═══ Available data

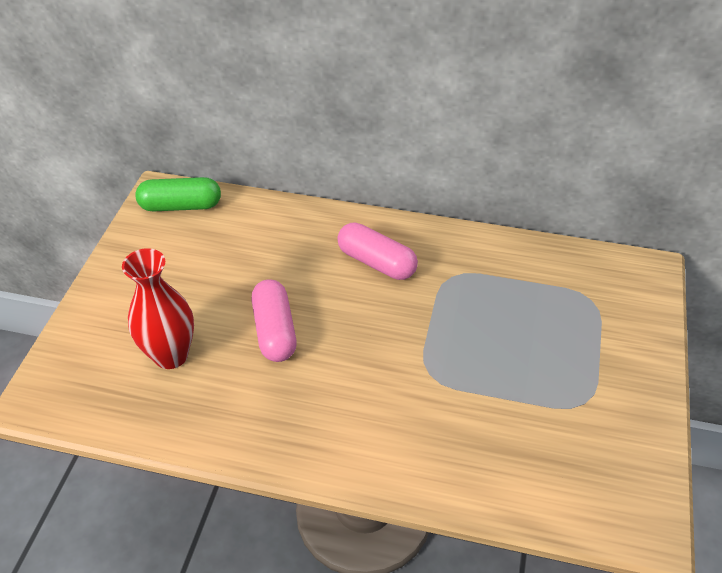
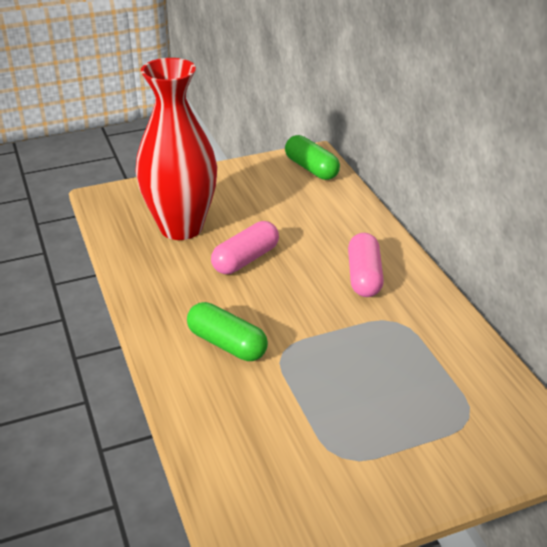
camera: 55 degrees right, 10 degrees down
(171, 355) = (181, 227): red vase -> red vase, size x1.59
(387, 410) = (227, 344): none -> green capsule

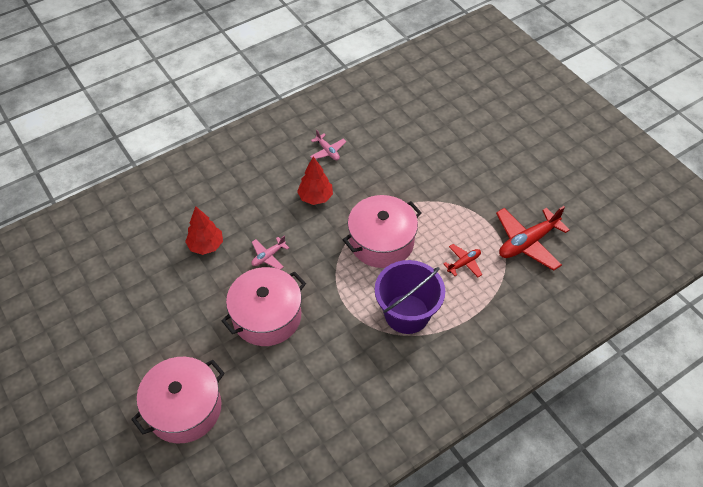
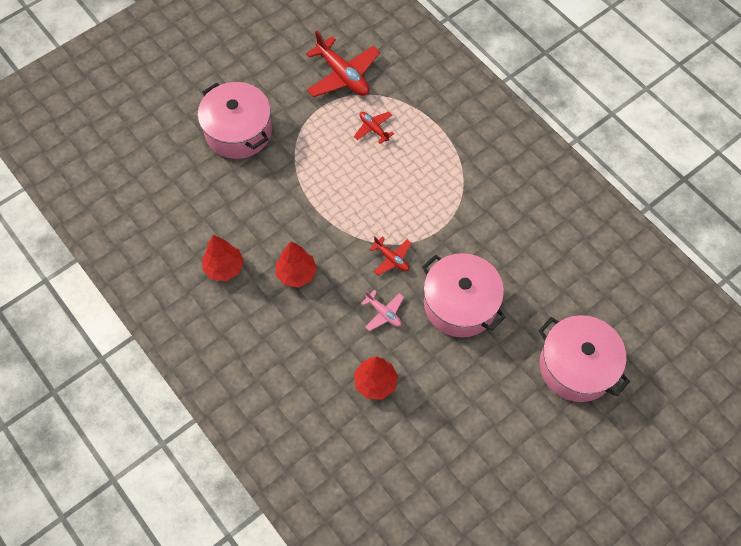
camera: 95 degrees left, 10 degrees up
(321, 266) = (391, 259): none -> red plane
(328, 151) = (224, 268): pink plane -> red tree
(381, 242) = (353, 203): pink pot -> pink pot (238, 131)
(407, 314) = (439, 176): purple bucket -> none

══════

Check every line of the data, and copy the ones that contain "pink".

(328, 151) = (224, 268): pink plane -> red tree
(381, 242) = (353, 203): pink pot -> pink pot (238, 131)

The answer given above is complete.